WORK TO BE COMPLETED >> Return the rows below word for word, starting at the beginning of the rows and ending at the line that contains "Question: Which object appears", and leave the pictures out.

INFORMATION SHOWN >>
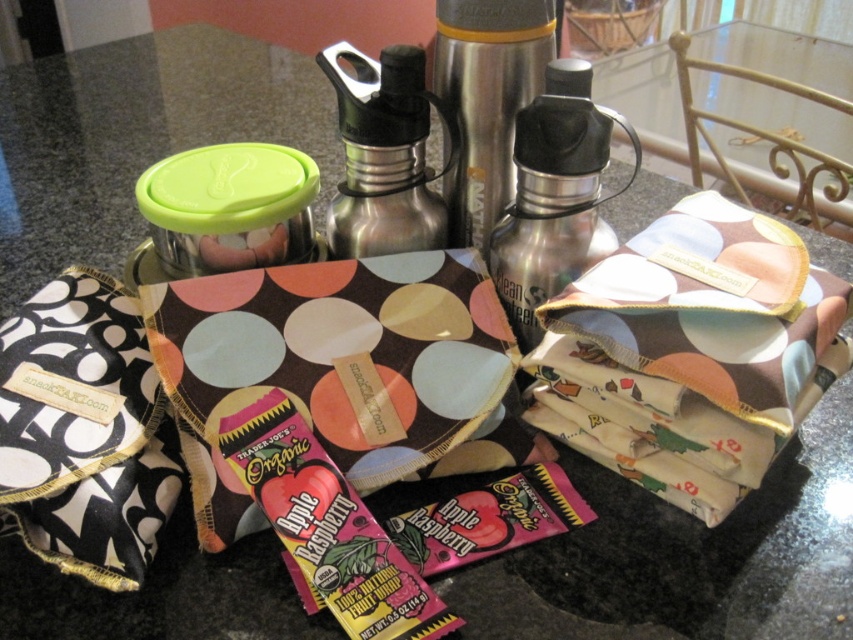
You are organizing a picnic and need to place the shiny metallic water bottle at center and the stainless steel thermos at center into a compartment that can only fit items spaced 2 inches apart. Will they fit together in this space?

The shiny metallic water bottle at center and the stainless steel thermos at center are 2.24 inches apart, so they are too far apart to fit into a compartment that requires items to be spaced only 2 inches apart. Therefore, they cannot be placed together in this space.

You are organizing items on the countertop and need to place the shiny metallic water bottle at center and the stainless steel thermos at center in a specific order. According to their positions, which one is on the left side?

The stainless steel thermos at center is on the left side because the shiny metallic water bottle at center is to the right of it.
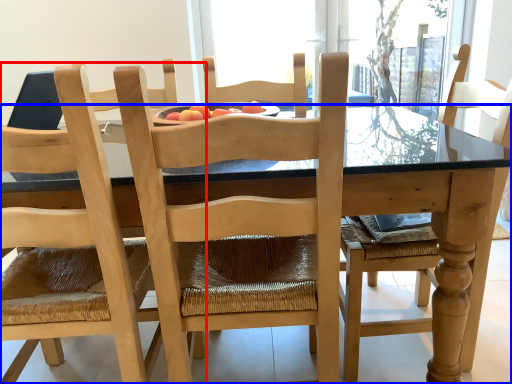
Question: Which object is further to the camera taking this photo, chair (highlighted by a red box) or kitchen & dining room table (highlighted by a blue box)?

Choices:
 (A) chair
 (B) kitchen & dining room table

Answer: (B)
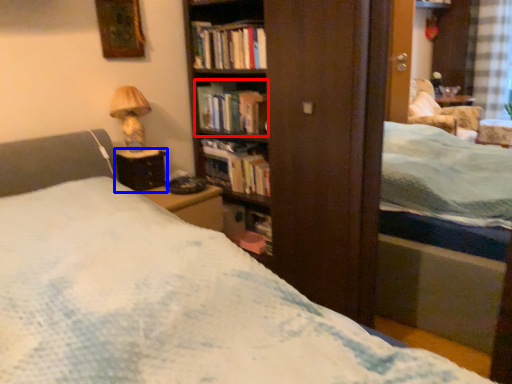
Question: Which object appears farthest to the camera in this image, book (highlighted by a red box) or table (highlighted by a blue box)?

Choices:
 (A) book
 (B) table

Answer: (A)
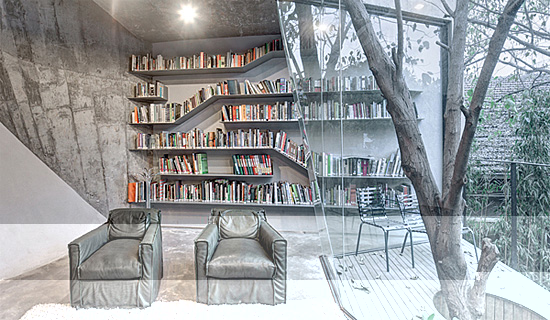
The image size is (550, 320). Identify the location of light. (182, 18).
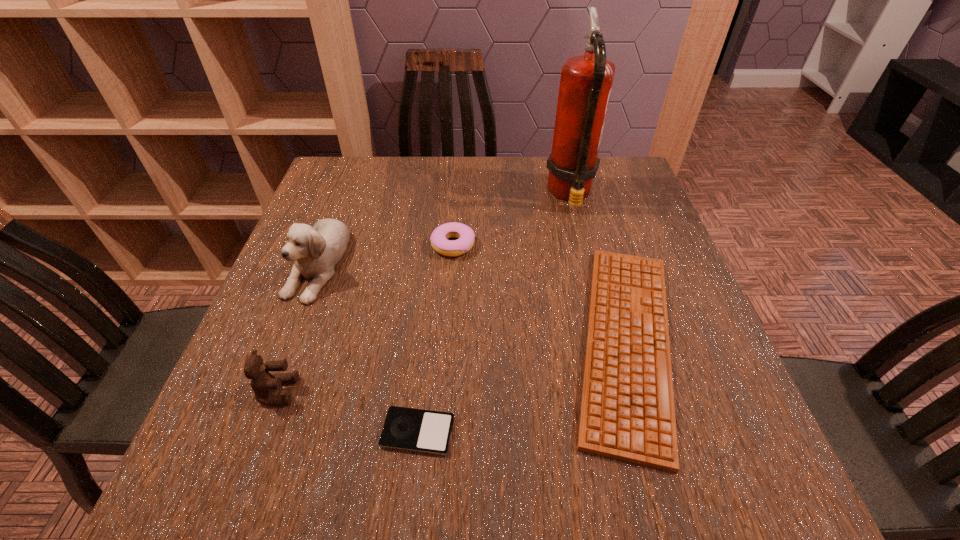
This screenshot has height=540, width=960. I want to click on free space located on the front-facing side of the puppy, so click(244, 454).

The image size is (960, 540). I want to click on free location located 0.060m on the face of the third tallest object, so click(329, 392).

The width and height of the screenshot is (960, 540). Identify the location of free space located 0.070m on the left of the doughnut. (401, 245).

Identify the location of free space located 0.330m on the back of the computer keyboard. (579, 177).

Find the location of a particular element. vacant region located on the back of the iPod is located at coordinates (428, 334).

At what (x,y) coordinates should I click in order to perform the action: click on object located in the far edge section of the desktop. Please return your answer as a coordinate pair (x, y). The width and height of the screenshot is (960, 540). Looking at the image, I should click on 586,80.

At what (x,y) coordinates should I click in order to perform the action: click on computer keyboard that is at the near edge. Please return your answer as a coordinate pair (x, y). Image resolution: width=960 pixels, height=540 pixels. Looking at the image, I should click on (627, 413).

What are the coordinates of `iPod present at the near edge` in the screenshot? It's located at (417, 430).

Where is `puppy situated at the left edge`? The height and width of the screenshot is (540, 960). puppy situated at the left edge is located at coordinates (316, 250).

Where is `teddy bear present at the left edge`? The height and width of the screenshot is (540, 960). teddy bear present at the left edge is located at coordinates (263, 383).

SOLUTION >>
You are organizing a picnic and need to place the shiny metallic water bottle at center and the stainless steel thermos at center into a compartment that can only fit items spaced 2 inches apart. Will they fit together in this space?

The shiny metallic water bottle at center and the stainless steel thermos at center are 2.24 inches apart, so they are too far apart to fit into a compartment that requires items to be spaced only 2 inches apart. Therefore, they cannot be placed together in this space.

You are organizing items on the countertop and need to place the shiny metallic water bottle at center and the stainless steel thermos at center in a specific order. According to their positions, which one is on the left side?

The stainless steel thermos at center is on the left side because the shiny metallic water bottle at center is to the right of it.
Question: Which object is further to the camera taking this photo, chair (highlighted by a red box) or kitchen & dining room table (highlighted by a blue box)?

Choices:
 (A) chair
 (B) kitchen & dining room table

Answer: (B)
Question: Which object appears farthest to the camera in this image, book (highlighted by a red box) or table (highlighted by a blue box)?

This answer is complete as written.